Nothing but the lines from the line with "grey tape: 2 -> 3" through the end of the data is to be copied, and each is to be copied exactly.

○ ○ ○ ○ ○

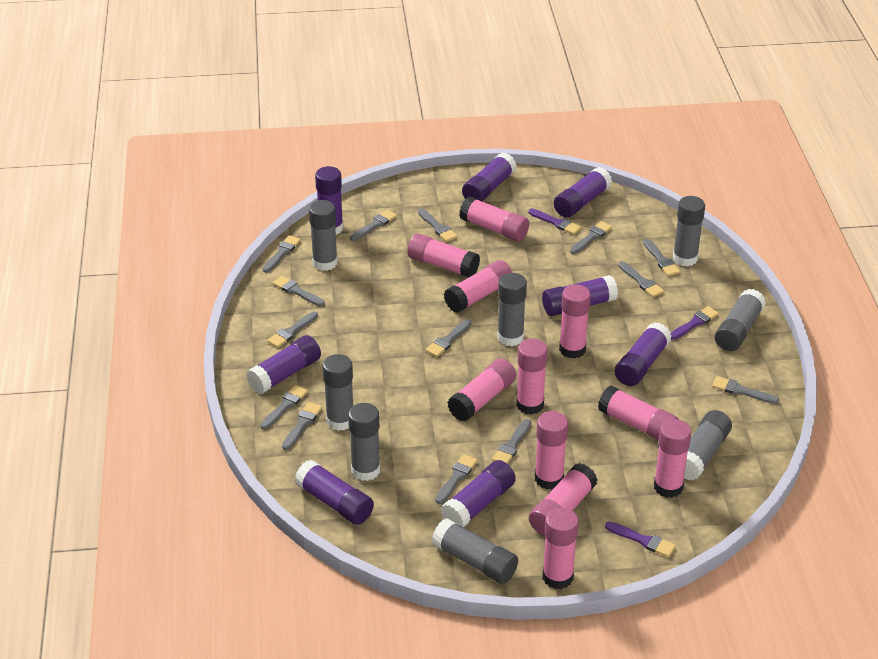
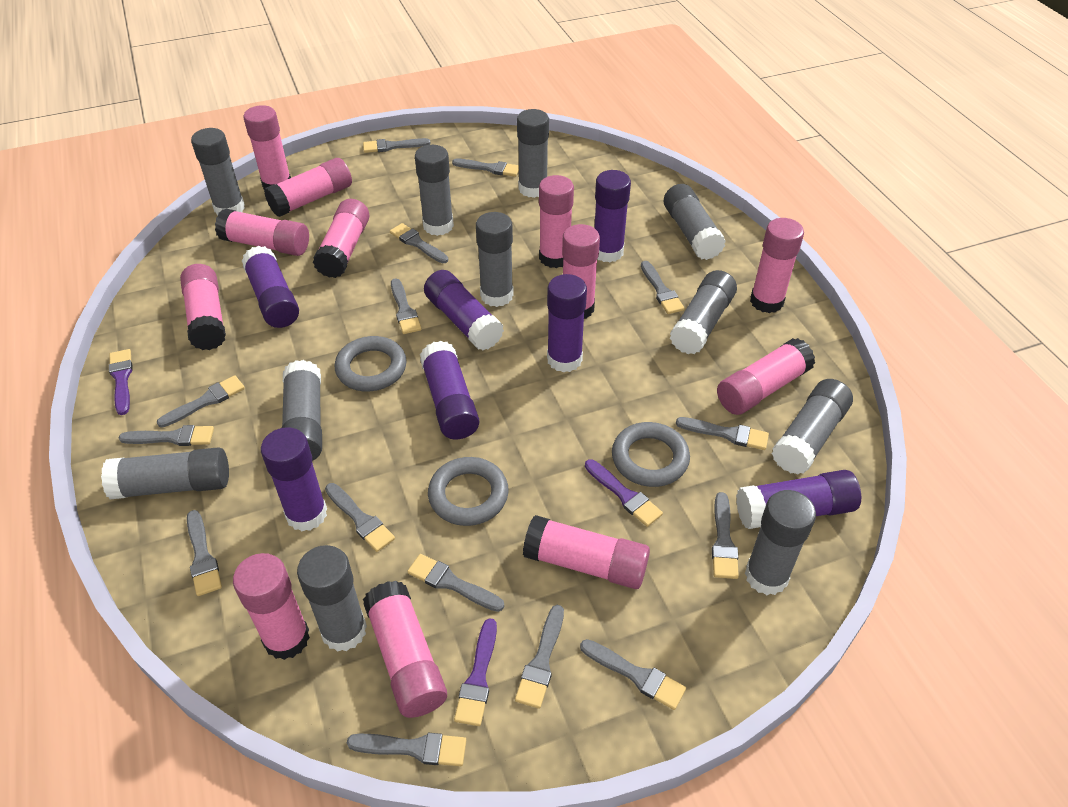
grey brush: 14 -> 15
grey glue stick: 8 -> 11
grey ring: 0 -> 3
pink glue stick: 11 -> 12
purple glue stick: 8 -> 7

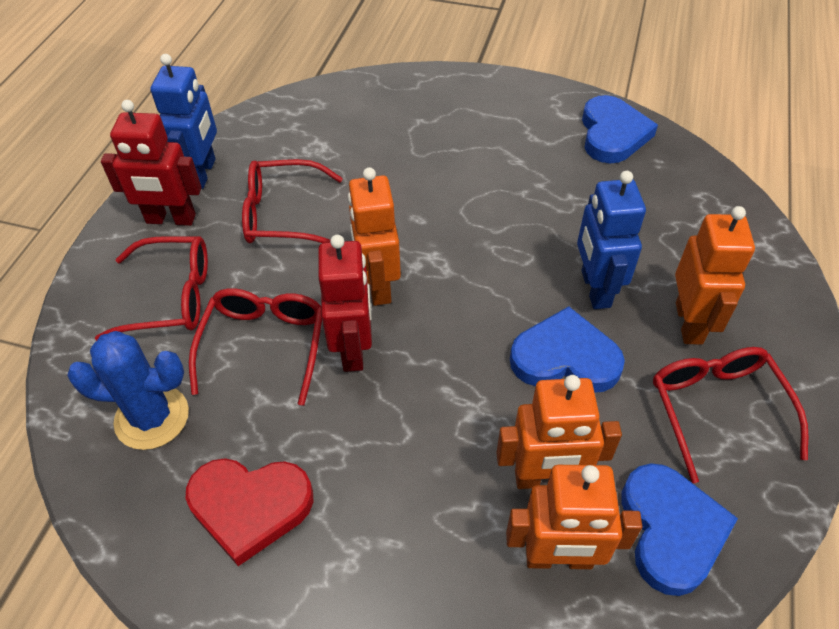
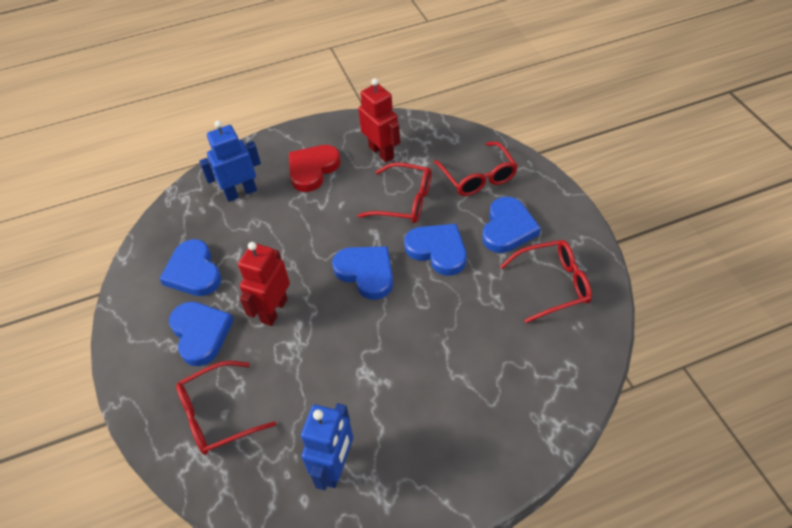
blue cactus: 1 -> 0
blue heart: 3 -> 5
orange robot: 4 -> 0

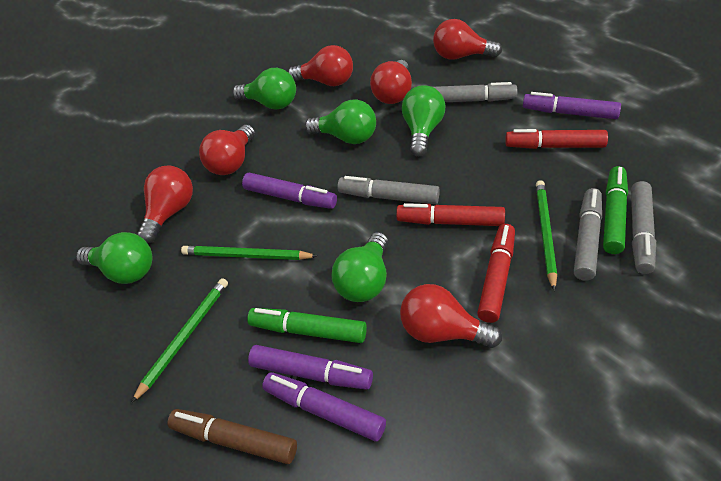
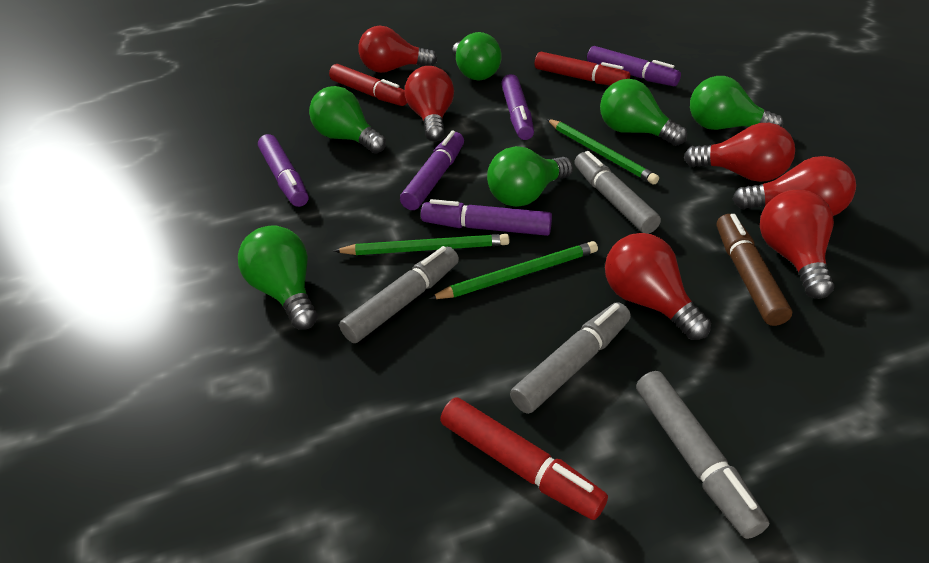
green light bulb: 5 -> 6
green marker: 2 -> 0
purple marker: 4 -> 5

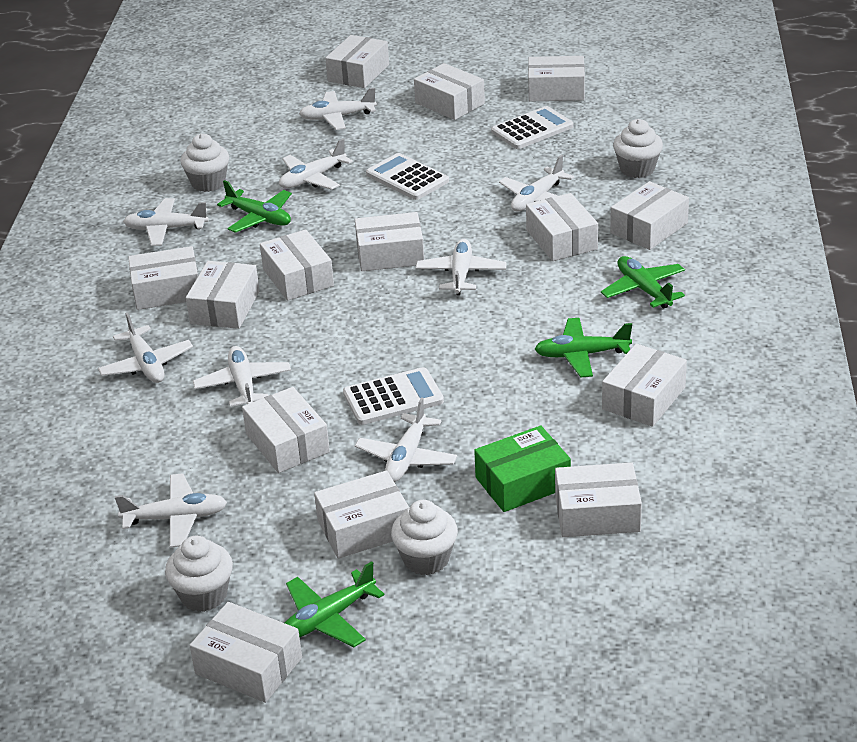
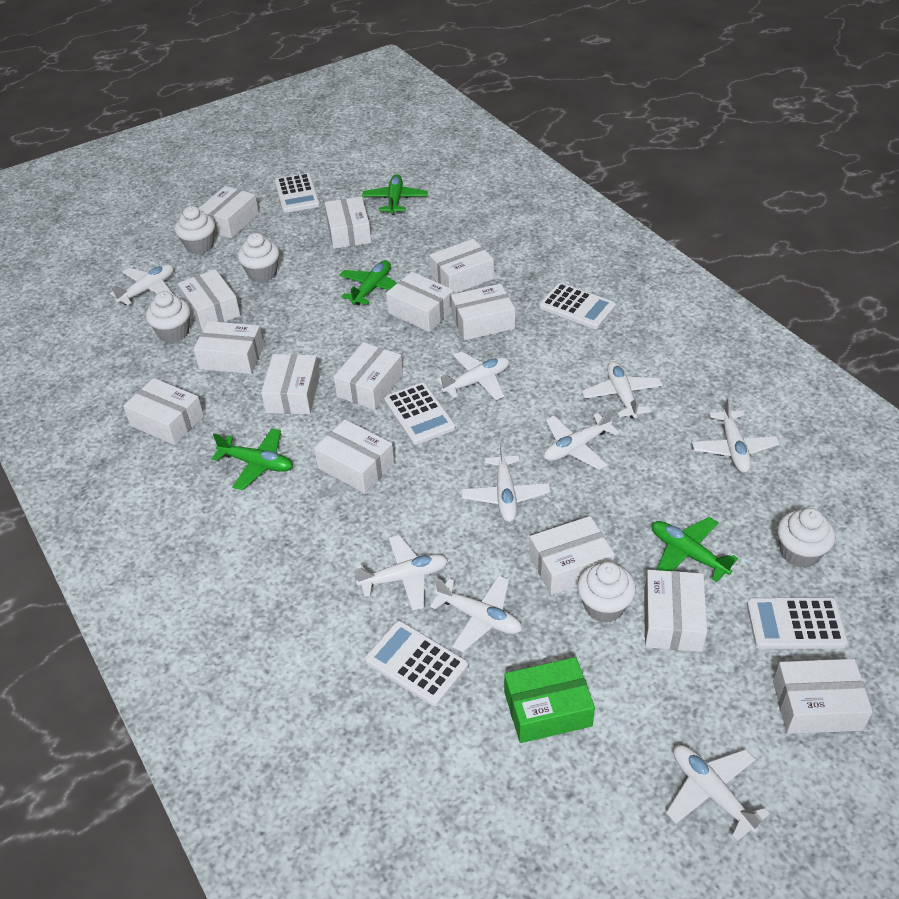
white calculator: 3 -> 5
white cupcake: 4 -> 5

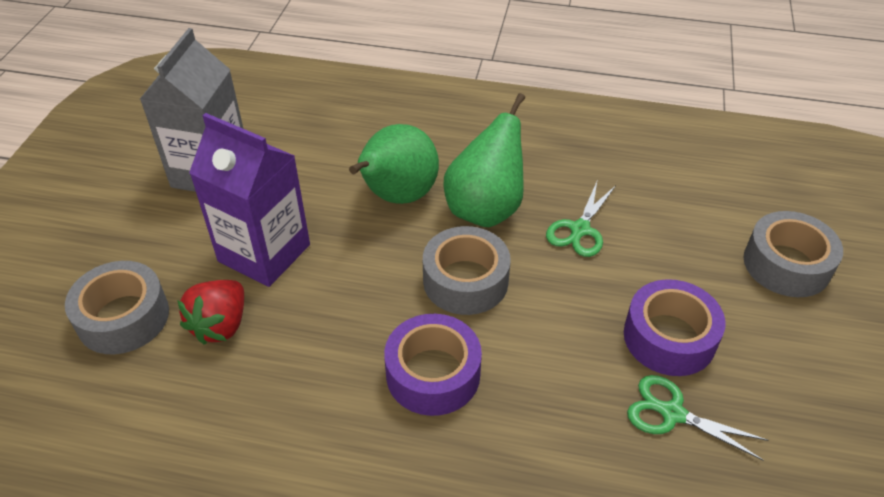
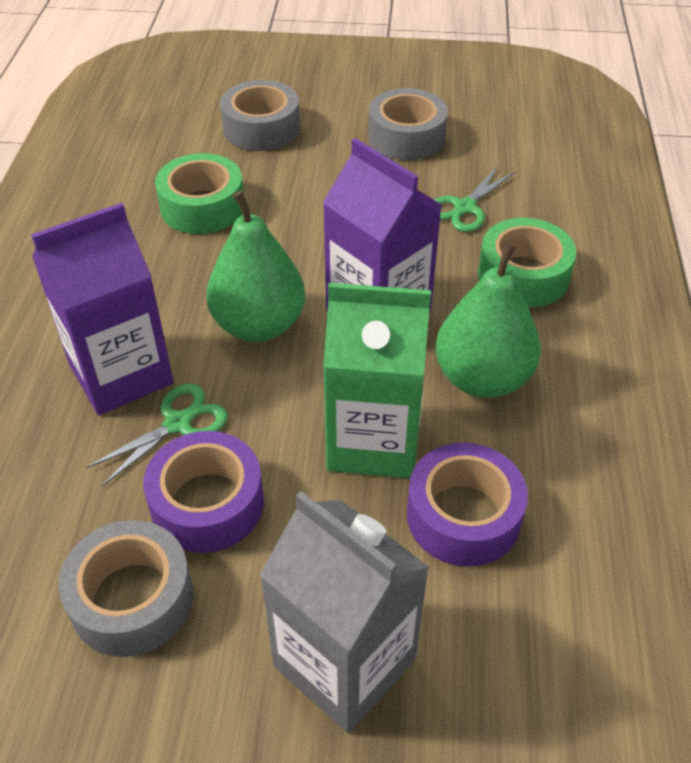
green carton: 0 -> 1
green tape: 0 -> 2
purple carton: 1 -> 2
red strawberry: 1 -> 0

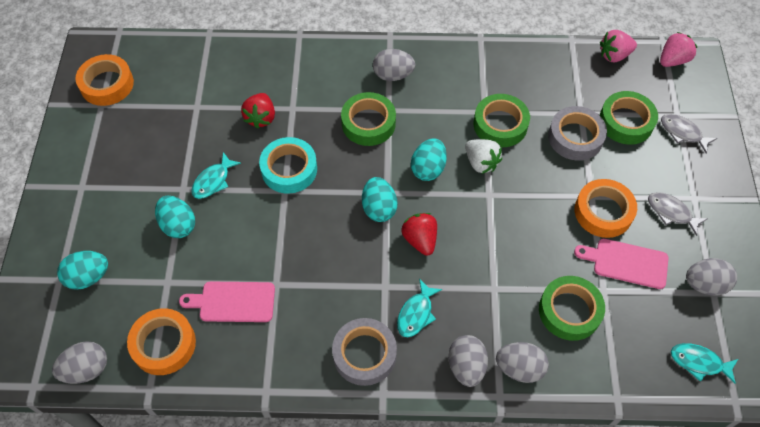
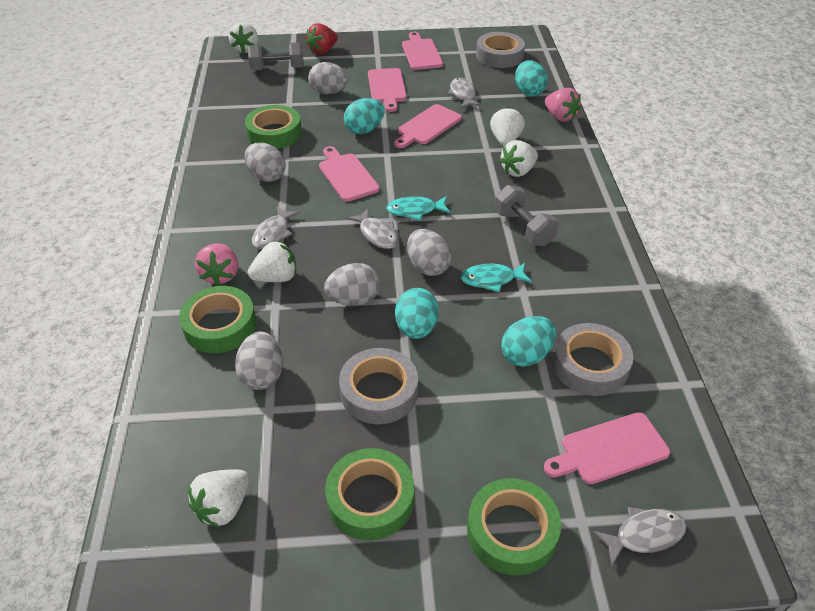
grey dumbbell: 0 -> 2
grey fish: 2 -> 4
grey tape: 2 -> 3
orange tape: 3 -> 0
pink cutting board: 2 -> 5
red strawberry: 2 -> 1
turquoise fish: 3 -> 2
turquoise tape: 1 -> 0
white strawberry: 1 -> 5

○ ○ ○ ○ ○

> **RESPONSE TO THIS TASK**:
grey tape: 2 -> 3
orange tape: 3 -> 0
pink cutting board: 2 -> 5
red strawberry: 2 -> 1
turquoise fish: 3 -> 2
turquoise tape: 1 -> 0
white strawberry: 1 -> 5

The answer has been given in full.